▶ Dataset excerpts:
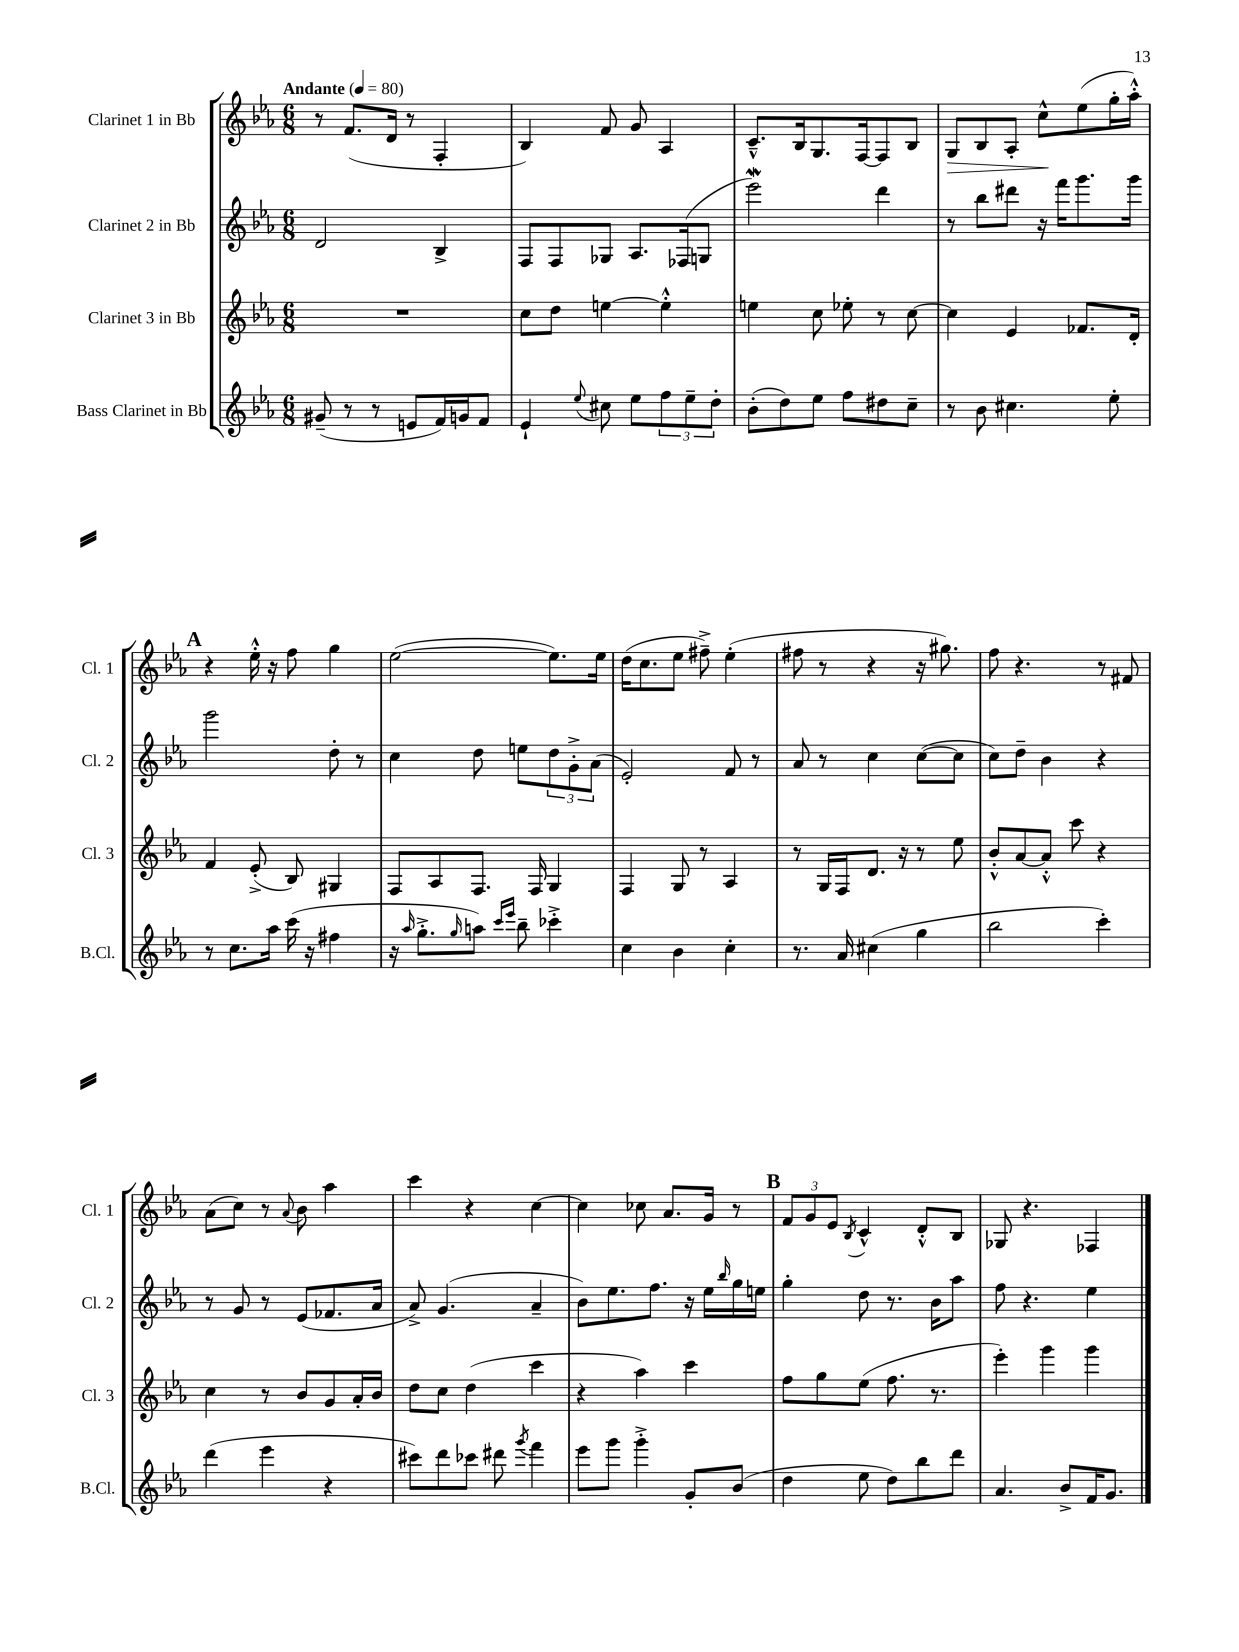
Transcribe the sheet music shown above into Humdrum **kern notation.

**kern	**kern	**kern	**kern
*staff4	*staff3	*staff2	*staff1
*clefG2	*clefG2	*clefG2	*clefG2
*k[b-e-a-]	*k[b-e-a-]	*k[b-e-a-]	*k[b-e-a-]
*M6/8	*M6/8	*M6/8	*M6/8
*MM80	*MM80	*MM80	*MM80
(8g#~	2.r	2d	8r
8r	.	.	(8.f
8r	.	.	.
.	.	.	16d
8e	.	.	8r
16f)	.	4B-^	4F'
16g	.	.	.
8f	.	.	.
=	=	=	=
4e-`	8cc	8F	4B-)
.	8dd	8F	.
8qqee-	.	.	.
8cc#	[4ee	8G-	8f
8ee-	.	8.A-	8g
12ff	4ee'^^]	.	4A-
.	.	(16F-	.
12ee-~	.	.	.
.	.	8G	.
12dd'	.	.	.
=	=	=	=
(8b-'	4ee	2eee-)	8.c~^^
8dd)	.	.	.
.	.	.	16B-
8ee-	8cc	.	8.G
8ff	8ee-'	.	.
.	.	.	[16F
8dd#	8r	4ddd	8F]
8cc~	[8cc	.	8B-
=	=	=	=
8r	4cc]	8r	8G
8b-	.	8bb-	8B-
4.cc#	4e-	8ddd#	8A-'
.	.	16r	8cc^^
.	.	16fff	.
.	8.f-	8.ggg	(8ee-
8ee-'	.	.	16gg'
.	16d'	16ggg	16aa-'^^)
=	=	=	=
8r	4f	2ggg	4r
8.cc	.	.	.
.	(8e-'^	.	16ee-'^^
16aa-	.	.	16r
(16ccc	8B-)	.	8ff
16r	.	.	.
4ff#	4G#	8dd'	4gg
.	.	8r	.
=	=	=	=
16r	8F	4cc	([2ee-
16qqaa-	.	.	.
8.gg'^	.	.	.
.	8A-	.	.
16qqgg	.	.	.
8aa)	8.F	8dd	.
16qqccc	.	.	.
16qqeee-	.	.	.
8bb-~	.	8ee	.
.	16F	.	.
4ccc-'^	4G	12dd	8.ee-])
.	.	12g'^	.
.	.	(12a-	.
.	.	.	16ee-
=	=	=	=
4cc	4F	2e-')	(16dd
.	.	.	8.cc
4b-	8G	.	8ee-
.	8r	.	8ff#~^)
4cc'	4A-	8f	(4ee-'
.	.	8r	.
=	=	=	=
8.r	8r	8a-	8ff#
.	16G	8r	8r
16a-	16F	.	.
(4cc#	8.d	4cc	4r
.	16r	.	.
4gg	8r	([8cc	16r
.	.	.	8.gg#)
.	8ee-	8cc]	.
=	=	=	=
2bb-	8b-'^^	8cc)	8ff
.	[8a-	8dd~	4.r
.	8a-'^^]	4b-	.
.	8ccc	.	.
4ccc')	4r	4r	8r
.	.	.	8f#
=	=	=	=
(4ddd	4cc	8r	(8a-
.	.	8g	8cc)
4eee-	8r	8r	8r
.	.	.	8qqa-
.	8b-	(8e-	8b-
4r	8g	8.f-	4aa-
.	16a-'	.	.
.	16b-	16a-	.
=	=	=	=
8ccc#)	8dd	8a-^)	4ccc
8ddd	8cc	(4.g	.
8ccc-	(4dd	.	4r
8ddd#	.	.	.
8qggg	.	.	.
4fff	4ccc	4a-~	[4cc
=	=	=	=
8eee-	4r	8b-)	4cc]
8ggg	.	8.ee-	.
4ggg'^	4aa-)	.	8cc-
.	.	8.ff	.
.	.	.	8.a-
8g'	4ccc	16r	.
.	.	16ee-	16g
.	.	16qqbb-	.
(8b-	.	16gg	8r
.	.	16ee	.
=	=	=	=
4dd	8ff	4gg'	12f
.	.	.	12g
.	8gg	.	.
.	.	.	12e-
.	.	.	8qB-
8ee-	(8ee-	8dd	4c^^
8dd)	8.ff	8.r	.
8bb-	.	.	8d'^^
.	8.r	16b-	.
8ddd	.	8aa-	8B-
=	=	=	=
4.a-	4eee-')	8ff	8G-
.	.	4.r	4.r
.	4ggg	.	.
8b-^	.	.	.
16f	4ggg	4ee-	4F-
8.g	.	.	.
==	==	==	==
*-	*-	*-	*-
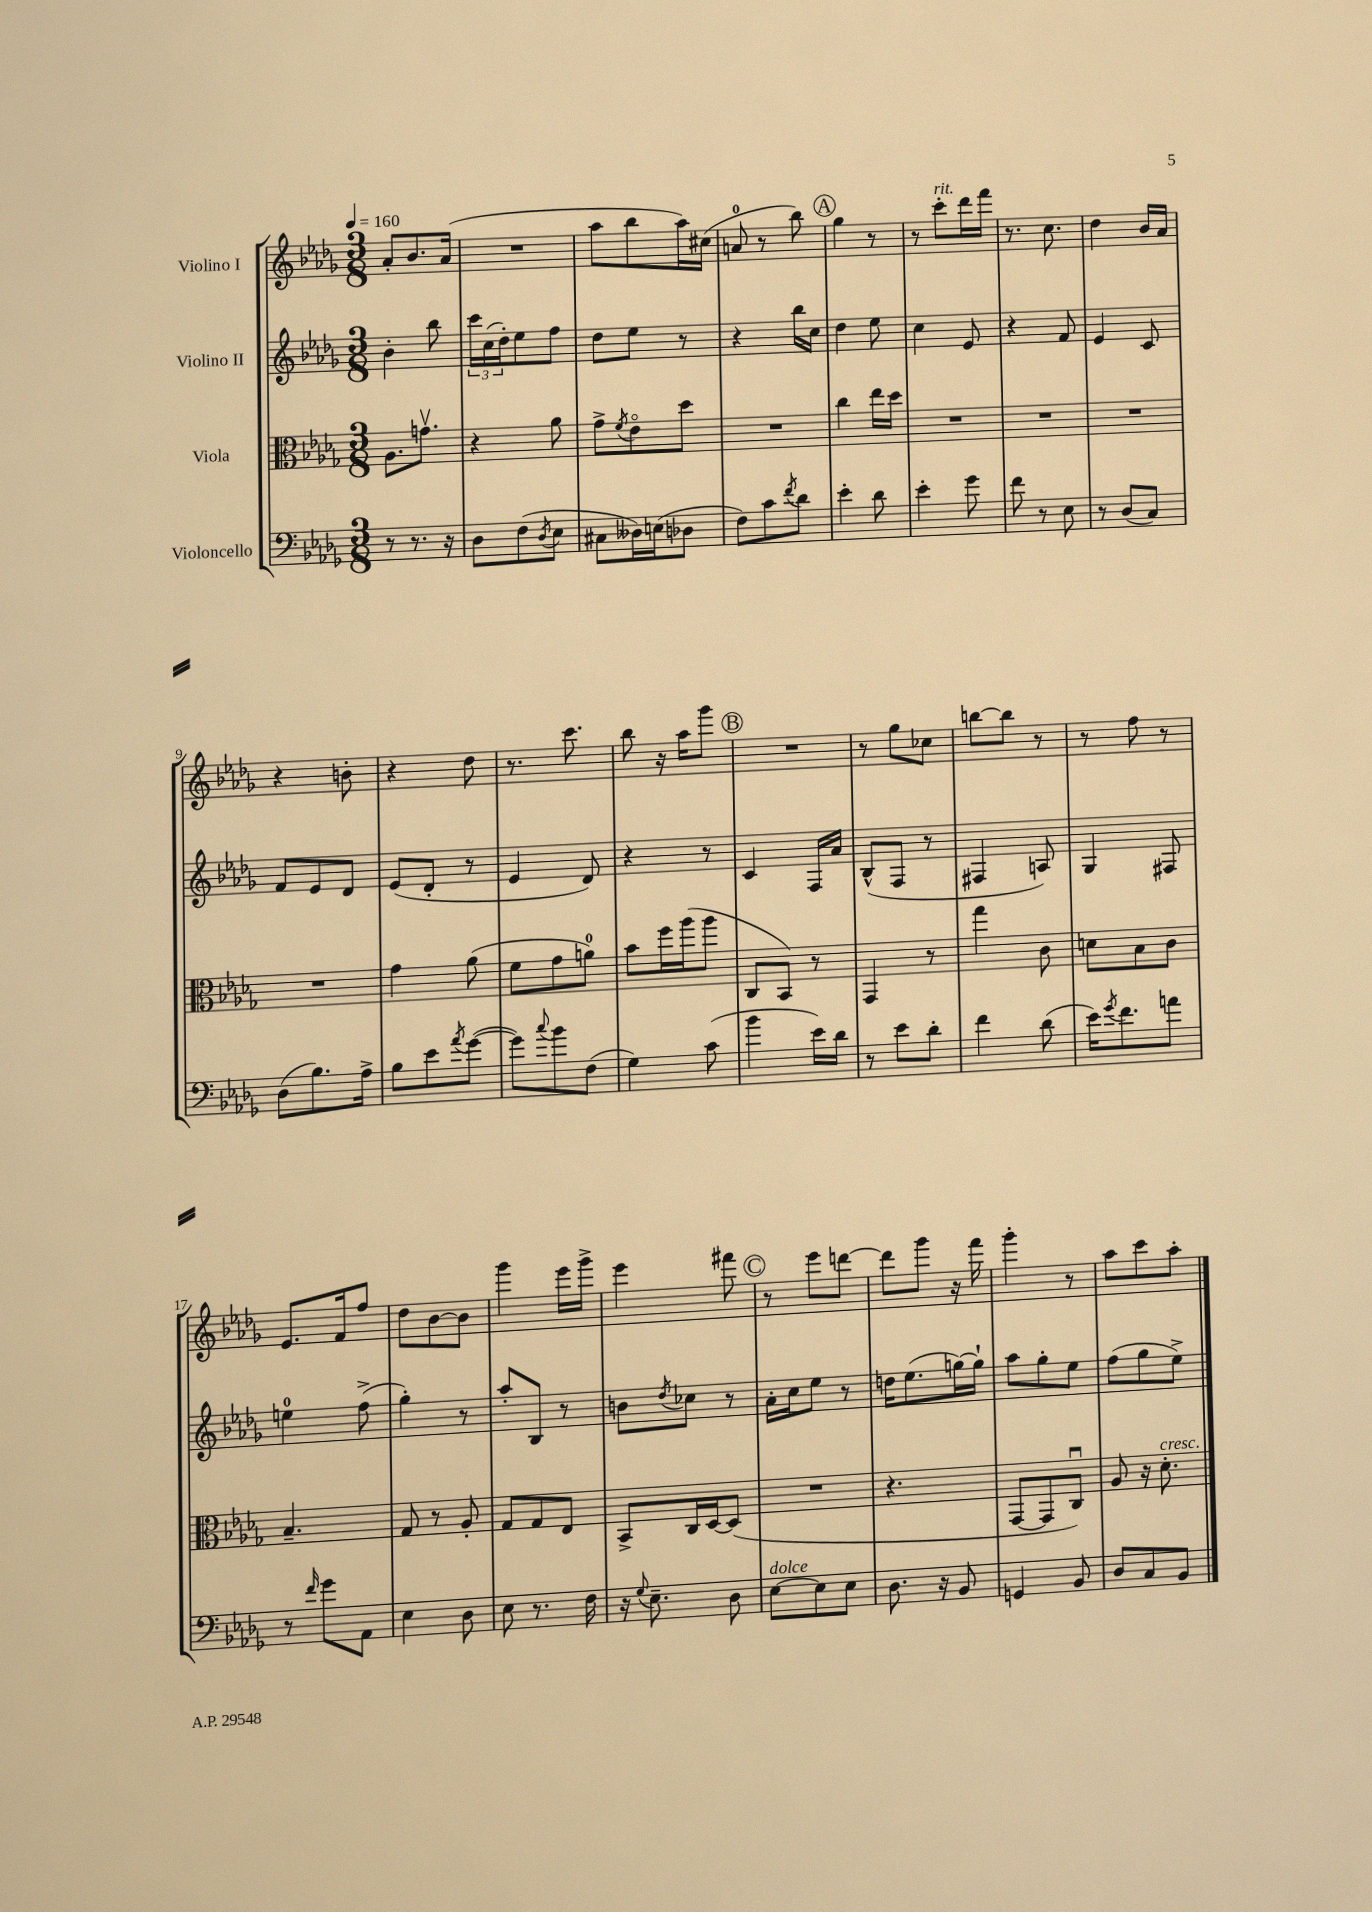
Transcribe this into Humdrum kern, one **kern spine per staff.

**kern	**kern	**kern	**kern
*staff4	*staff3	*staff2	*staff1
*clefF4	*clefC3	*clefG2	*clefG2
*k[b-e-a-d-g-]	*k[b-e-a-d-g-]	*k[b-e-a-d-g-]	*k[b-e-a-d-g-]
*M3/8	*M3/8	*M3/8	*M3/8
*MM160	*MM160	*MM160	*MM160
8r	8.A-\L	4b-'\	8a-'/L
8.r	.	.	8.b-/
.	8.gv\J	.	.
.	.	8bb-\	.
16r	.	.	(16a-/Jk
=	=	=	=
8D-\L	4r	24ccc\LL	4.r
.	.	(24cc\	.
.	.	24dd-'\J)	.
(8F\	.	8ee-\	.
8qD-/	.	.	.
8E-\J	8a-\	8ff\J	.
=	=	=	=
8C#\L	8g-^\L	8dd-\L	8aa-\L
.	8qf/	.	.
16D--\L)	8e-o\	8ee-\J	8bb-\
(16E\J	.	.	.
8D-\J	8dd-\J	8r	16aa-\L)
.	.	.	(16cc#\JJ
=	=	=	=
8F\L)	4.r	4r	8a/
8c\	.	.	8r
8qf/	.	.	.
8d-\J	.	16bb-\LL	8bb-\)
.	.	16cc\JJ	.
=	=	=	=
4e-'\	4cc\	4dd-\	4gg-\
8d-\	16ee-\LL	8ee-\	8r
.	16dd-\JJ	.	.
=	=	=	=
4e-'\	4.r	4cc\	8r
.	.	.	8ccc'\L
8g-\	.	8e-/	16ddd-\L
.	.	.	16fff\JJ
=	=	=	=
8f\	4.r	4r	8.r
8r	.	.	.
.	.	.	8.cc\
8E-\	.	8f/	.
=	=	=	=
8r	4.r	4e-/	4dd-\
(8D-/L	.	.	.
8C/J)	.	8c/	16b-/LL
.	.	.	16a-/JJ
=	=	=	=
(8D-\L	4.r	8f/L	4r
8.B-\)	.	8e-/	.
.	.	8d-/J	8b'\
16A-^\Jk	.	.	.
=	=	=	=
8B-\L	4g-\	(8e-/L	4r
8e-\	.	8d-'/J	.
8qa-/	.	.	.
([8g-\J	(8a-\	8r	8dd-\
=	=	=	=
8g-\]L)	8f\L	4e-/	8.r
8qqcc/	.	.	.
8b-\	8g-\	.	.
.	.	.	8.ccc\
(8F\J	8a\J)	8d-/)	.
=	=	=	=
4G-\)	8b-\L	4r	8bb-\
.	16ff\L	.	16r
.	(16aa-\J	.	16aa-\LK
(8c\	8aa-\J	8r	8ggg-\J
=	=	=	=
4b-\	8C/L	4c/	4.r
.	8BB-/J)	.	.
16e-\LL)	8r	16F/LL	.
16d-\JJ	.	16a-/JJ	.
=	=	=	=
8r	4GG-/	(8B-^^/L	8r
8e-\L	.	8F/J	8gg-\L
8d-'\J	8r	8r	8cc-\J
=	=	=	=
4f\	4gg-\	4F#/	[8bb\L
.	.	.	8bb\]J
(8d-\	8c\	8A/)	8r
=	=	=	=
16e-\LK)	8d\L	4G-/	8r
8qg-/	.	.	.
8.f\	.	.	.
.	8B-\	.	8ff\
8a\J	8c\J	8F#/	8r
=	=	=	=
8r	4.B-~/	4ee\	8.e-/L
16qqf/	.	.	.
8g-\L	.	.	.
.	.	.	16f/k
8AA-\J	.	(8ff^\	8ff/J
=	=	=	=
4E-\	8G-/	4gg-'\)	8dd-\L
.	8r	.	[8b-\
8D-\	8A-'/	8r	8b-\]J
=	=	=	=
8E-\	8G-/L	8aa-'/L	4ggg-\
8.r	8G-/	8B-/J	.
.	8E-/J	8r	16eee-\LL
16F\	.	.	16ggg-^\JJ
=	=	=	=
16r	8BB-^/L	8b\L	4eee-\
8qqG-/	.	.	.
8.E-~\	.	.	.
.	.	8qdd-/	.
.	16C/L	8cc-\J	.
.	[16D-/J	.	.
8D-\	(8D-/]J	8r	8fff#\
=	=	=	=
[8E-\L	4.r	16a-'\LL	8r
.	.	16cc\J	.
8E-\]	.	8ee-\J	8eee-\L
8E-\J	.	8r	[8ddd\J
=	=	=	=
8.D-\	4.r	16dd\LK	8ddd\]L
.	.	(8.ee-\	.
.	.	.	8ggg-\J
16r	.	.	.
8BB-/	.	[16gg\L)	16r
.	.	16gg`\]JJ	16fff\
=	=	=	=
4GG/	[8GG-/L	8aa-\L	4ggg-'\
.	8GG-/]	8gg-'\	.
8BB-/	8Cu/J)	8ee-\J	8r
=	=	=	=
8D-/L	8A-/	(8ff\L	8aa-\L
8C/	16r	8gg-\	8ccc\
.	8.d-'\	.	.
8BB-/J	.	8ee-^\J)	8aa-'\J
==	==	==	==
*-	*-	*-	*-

▶ Problem statement: Extract each line of the records above that contains the string "kern", copying those lines unchanged.

▶ Answer to this exercise:
Transcribe the sheet music shown above into Humdrum **kern notation.
**kern	**kern	**kern	**kern
Transcribe this into Humdrum kern, one **kern spine per staff.
**kern	**kern	**kern	**kern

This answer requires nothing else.